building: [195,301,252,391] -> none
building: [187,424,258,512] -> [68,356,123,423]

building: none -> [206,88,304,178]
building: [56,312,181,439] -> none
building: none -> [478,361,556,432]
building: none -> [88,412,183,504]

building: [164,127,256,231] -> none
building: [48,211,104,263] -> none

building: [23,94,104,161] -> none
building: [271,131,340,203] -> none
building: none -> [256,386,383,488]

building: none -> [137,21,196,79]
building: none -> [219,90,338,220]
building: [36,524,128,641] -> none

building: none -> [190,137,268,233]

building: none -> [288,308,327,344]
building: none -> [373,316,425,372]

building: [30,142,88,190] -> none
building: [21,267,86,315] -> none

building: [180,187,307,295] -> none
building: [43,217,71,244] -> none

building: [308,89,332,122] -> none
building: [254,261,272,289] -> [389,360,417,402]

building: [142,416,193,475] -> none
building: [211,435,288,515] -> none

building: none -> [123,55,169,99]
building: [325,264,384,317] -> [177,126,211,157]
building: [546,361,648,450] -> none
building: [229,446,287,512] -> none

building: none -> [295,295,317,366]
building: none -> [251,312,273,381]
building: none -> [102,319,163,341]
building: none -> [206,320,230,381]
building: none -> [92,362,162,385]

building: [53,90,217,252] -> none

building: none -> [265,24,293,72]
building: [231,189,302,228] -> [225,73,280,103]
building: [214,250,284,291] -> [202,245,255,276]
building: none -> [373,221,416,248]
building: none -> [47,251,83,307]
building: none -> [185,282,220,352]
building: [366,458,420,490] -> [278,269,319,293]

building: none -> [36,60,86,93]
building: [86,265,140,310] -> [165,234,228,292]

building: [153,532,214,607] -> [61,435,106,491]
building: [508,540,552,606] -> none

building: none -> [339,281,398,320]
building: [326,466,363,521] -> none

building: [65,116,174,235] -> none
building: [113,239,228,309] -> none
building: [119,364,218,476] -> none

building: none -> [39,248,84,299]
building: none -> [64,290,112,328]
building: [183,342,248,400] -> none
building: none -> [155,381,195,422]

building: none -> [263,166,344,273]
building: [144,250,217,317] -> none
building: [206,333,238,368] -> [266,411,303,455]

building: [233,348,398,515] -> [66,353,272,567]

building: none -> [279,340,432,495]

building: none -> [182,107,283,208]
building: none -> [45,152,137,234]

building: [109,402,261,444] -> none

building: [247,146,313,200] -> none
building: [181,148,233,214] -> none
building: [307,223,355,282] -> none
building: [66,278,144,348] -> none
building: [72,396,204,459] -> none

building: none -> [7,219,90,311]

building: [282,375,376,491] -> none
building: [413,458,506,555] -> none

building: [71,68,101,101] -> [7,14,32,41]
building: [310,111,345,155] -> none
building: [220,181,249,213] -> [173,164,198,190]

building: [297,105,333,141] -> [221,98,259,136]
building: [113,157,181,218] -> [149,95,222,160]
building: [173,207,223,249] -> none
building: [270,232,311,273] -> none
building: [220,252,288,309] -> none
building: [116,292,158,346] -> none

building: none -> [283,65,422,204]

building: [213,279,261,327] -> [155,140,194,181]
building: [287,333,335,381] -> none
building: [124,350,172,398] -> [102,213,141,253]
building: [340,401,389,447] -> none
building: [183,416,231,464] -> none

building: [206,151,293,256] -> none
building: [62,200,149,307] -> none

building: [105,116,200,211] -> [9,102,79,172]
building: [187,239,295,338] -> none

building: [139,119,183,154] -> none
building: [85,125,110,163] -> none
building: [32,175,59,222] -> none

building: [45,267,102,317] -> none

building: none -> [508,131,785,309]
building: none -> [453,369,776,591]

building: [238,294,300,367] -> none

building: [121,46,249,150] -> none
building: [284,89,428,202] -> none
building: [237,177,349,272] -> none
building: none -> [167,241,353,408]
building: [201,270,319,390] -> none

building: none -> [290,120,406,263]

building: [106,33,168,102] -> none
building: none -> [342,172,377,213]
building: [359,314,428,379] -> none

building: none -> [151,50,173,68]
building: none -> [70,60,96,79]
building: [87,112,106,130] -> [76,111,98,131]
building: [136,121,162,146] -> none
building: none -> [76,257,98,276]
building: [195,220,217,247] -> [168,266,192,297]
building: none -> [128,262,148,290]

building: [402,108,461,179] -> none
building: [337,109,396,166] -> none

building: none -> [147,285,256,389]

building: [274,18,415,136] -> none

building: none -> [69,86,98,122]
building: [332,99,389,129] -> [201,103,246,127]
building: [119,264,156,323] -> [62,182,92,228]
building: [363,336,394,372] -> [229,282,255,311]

──────────

**AIM OF THE EXERCISE**
Lines from the beginning of the data above through the line containing "building: [43,217,71,244] -> none" are to be returned exactly, and no others.

**RESPONSE TO THE EXERCISE**
building: [195,301,252,391] -> none
building: [187,424,258,512] -> [68,356,123,423]

building: none -> [206,88,304,178]
building: [56,312,181,439] -> none
building: none -> [478,361,556,432]
building: none -> [88,412,183,504]

building: [164,127,256,231] -> none
building: [48,211,104,263] -> none

building: [23,94,104,161] -> none
building: [271,131,340,203] -> none
building: none -> [256,386,383,488]

building: none -> [137,21,196,79]
building: none -> [219,90,338,220]
building: [36,524,128,641] -> none

building: none -> [190,137,268,233]

building: none -> [288,308,327,344]
building: none -> [373,316,425,372]

building: [30,142,88,190] -> none
building: [21,267,86,315] -> none

building: [180,187,307,295] -> none
building: [43,217,71,244] -> none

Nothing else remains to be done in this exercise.